Task instructions:
Copy out the lines of all the records below, substituting "orange rectangle" for every "pink rectangle" and keeping everything else the same. Omit the picture lines from your answer.

Recorded information:
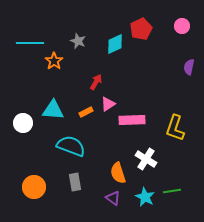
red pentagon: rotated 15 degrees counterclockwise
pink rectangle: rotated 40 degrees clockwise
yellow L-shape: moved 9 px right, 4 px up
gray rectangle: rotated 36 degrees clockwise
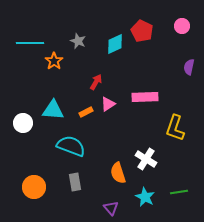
red pentagon: moved 1 px right, 2 px down; rotated 20 degrees counterclockwise
pink rectangle: moved 13 px right, 23 px up
green line: moved 7 px right, 1 px down
purple triangle: moved 2 px left, 10 px down; rotated 14 degrees clockwise
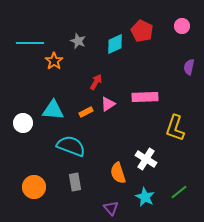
green line: rotated 30 degrees counterclockwise
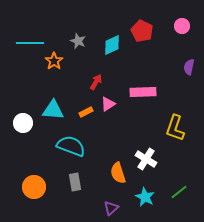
cyan diamond: moved 3 px left, 1 px down
pink rectangle: moved 2 px left, 5 px up
purple triangle: rotated 28 degrees clockwise
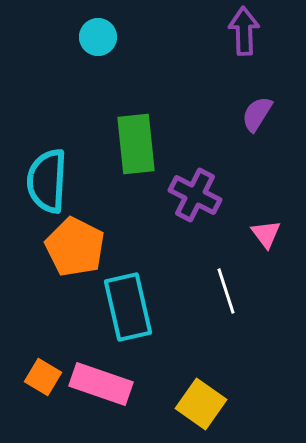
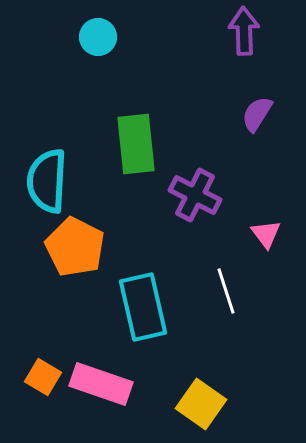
cyan rectangle: moved 15 px right
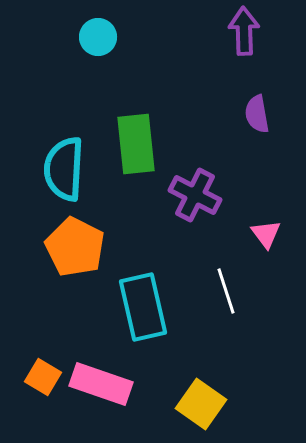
purple semicircle: rotated 42 degrees counterclockwise
cyan semicircle: moved 17 px right, 12 px up
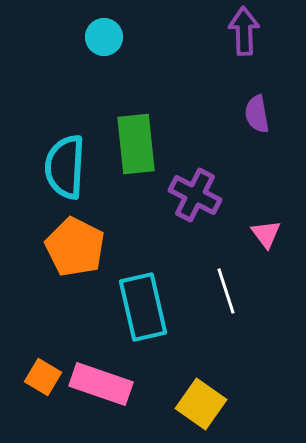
cyan circle: moved 6 px right
cyan semicircle: moved 1 px right, 2 px up
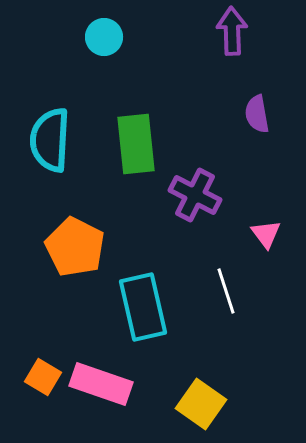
purple arrow: moved 12 px left
cyan semicircle: moved 15 px left, 27 px up
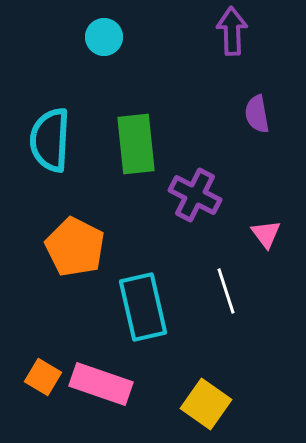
yellow square: moved 5 px right
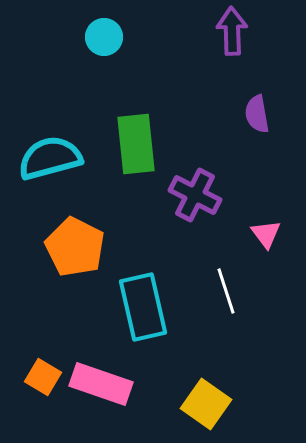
cyan semicircle: moved 18 px down; rotated 72 degrees clockwise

Task solution:
red pentagon: rotated 15 degrees counterclockwise
orange rectangle: rotated 40 degrees clockwise
yellow L-shape: moved 9 px right, 4 px up
gray rectangle: rotated 36 degrees clockwise
red pentagon: moved 1 px right, 2 px down; rotated 20 degrees counterclockwise
orange rectangle: moved 13 px right, 23 px up
green line: moved 7 px right, 1 px down
purple triangle: moved 2 px left, 10 px down; rotated 14 degrees clockwise
green line: rotated 30 degrees counterclockwise
cyan diamond: moved 3 px left, 1 px down
orange rectangle: moved 2 px left, 5 px up
purple triangle: rotated 28 degrees clockwise
cyan rectangle: moved 15 px right
purple semicircle: rotated 42 degrees counterclockwise
cyan semicircle: moved 17 px right, 12 px up
cyan circle: moved 6 px right
cyan semicircle: moved 1 px right, 2 px up
purple arrow: moved 12 px left
cyan semicircle: moved 15 px left, 27 px up
yellow square: moved 5 px right
cyan semicircle: moved 18 px down; rotated 72 degrees clockwise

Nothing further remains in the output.